WHAT NEEDS TO BE DONE >>
Write the data out again, character for character, with no images.

Items listed in a dataset >>
★ ★ ★

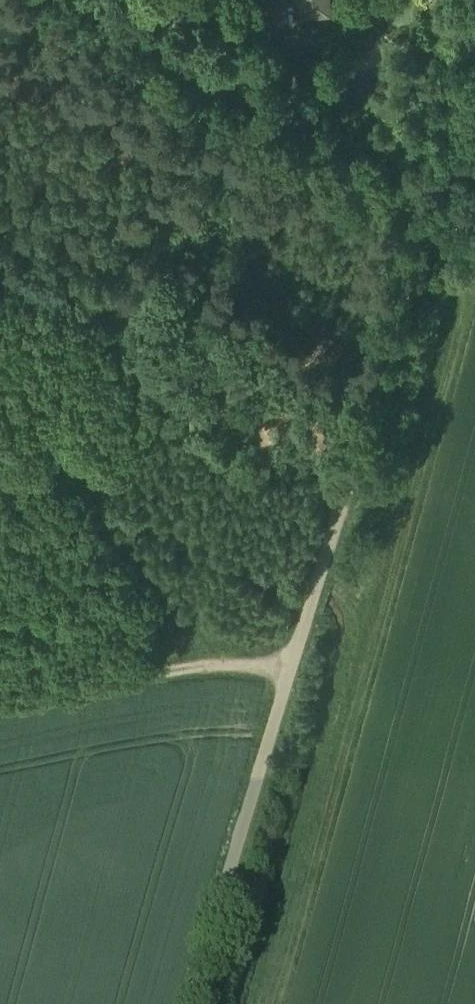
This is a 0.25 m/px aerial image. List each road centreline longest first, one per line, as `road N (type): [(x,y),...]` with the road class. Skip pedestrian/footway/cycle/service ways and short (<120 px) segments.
road 1 (unclassified): [(197,1003),(347,469),(431,223)]
road 2 (track): [(0,705),(140,676),(256,664),(290,674)]
road 3 (unclassified): [(431,223),(474,48)]

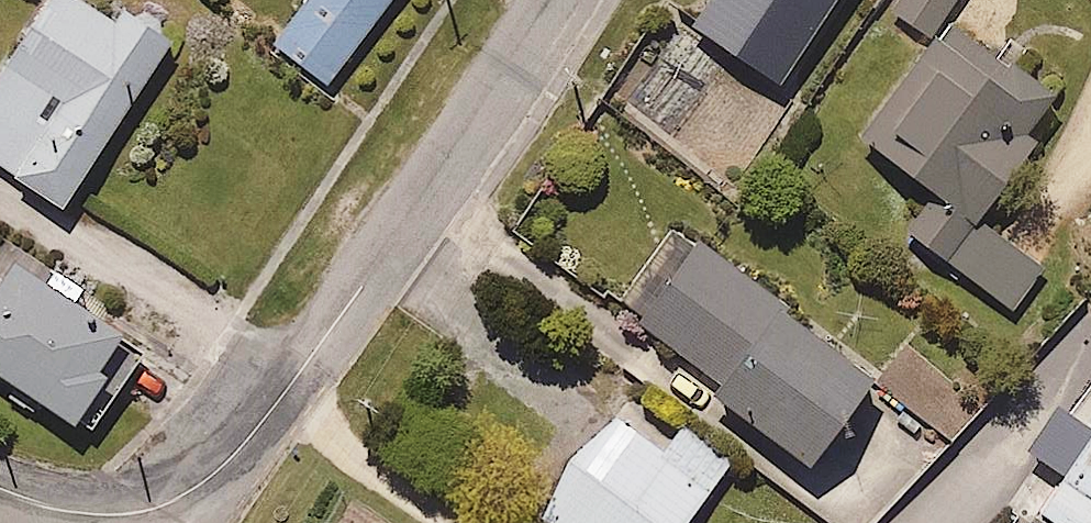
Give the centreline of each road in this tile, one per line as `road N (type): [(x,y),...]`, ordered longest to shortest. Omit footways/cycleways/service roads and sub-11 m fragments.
road 1 (residential): [(556,0),(281,396),(238,449),(152,511)]
road 2 (residential): [(152,511),(68,511),(0,486)]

★ ★ ★

RESPONSE TO THIS TASK >>
This is a 0.25 m/px aerial image. List each road centreline longest first, one per line, as `road N (type): [(x,y),...]` with the road class. Skip pedestrian/footway/cycle/service ways and short (<120 px) segments.
road 1 (unclassified): [(197,1003),(347,469),(431,223)]
road 2 (track): [(0,705),(140,676),(256,664),(290,674)]
road 3 (unclassified): [(431,223),(474,48)]

Give the centreline of each road in this tile, one per line as `road N (type): [(x,y),...]`, ordered longest to shortest. Omit footways/cycleways/service roads and sub-11 m fragments.
road 1 (residential): [(556,0),(281,396),(238,449),(152,511)]
road 2 (residential): [(152,511),(68,511),(0,486)]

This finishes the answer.